#### Before-and-after change records:

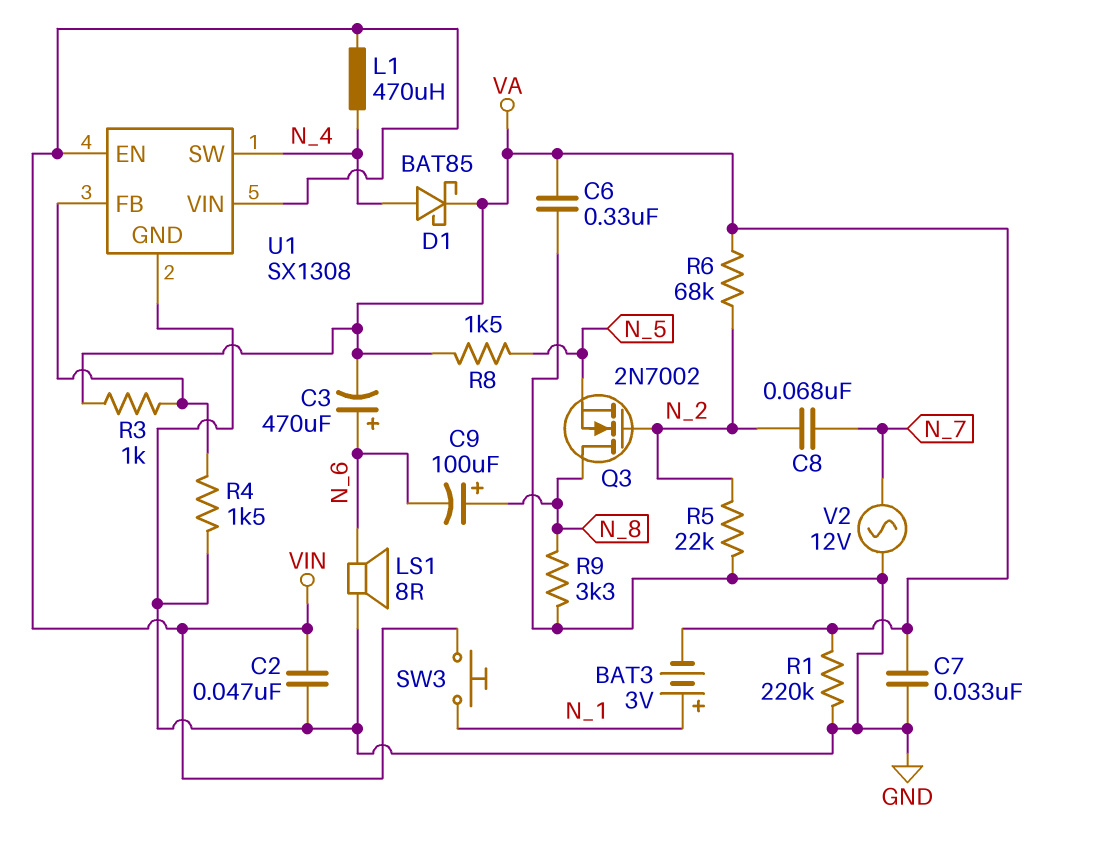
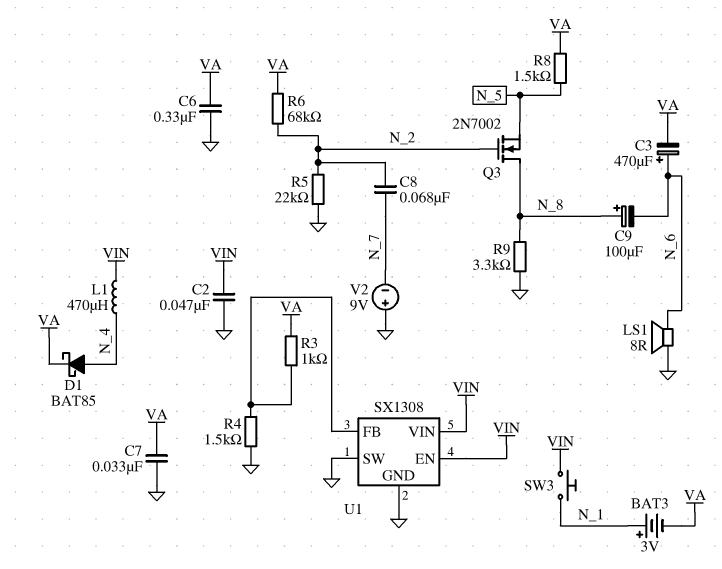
R1: 220k (GND, VA) -> none
U1 pin SW: N_4 -> GND
V2: AC 12V (GND, N_7) -> 9V (plus GND, minus N_7)

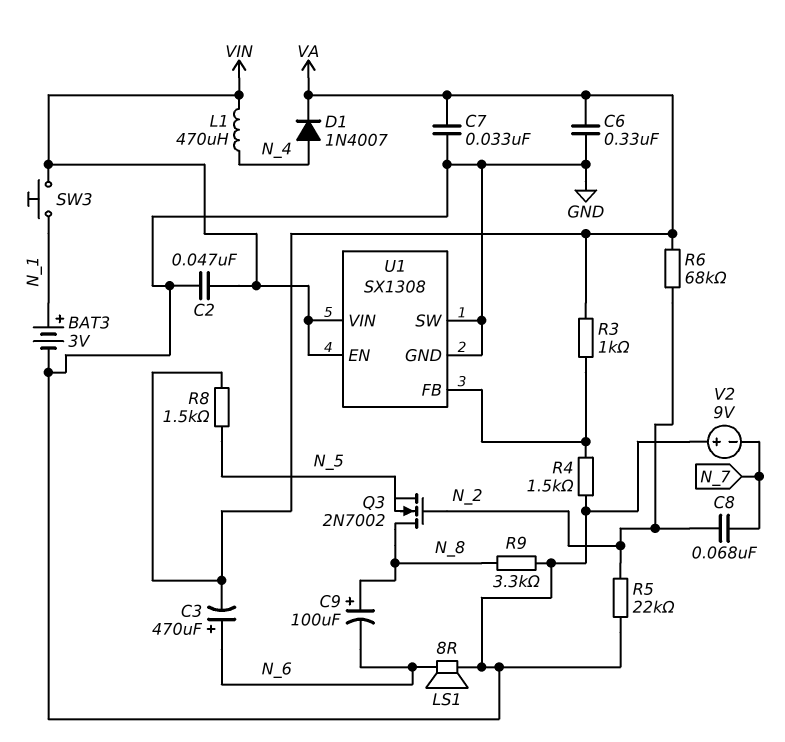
BAT3: 3V (plus N_1, minus VA) -> 3V (plus N_1, minus GND)
D1: schottky BAT85 (A N_4, K VA) -> diode 1N4007 (A N_4, K VA)

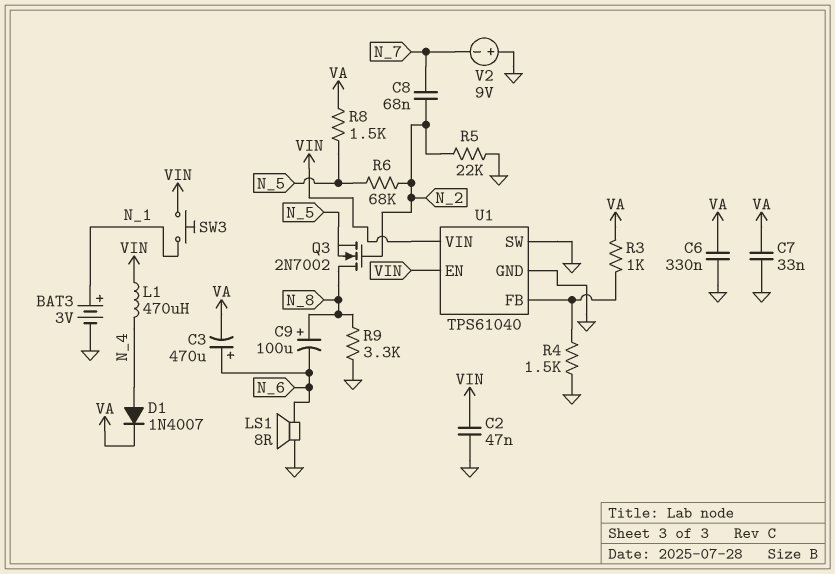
R6: 68k (N_2, VA) -> 68k (N_2, N_5)
U1: SX1308 -> TPS61040

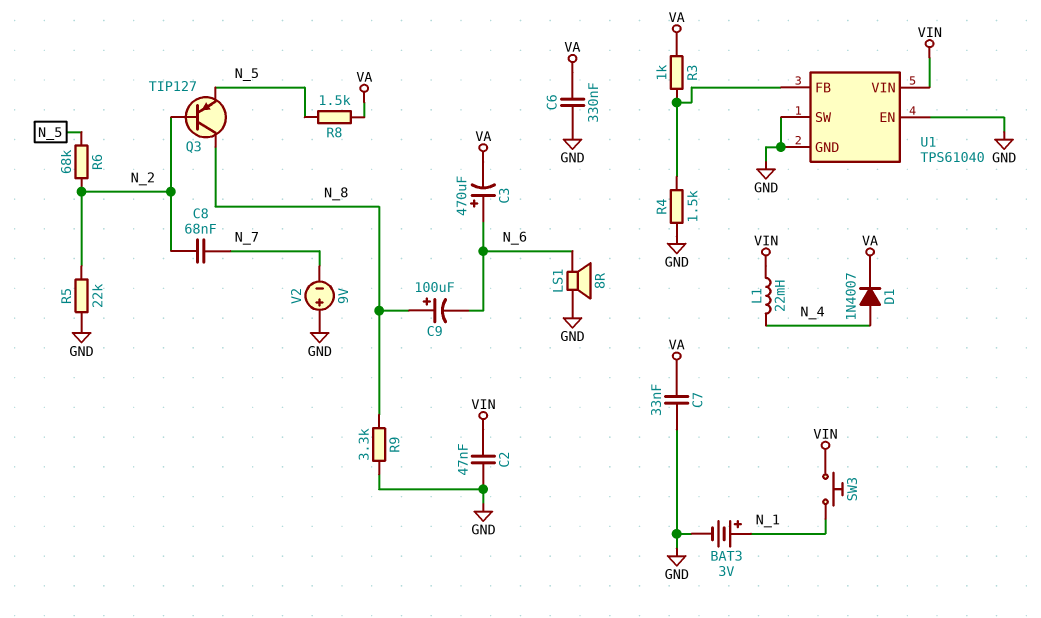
L1: 470uH (N_4, VIN) -> 22mH (N_4, VIN)
Q3: NMOS 2N7002 (G N_2, D N_8, S N_5) -> PNP TIP127 (B N_2, C N_8, E N_5)
U1 pin EN: VIN -> GND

#### AIM OF THE EXERCISE:
With the images excluded, all entries are to be given again exactly.

#### SOLVED PROBLEM:
R1: 220k (GND, VA) -> none
U1 pin SW: N_4 -> GND
V2: AC 12V (GND, N_7) -> 9V (plus GND, minus N_7)

BAT3: 3V (plus N_1, minus VA) -> 3V (plus N_1, minus GND)
D1: schottky BAT85 (A N_4, K VA) -> diode 1N4007 (A N_4, K VA)

R6: 68k (N_2, VA) -> 68k (N_2, N_5)
U1: SX1308 -> TPS61040

L1: 470uH (N_4, VIN) -> 22mH (N_4, VIN)
Q3: NMOS 2N7002 (G N_2, D N_8, S N_5) -> PNP TIP127 (B N_2, C N_8, E N_5)
U1 pin EN: VIN -> GND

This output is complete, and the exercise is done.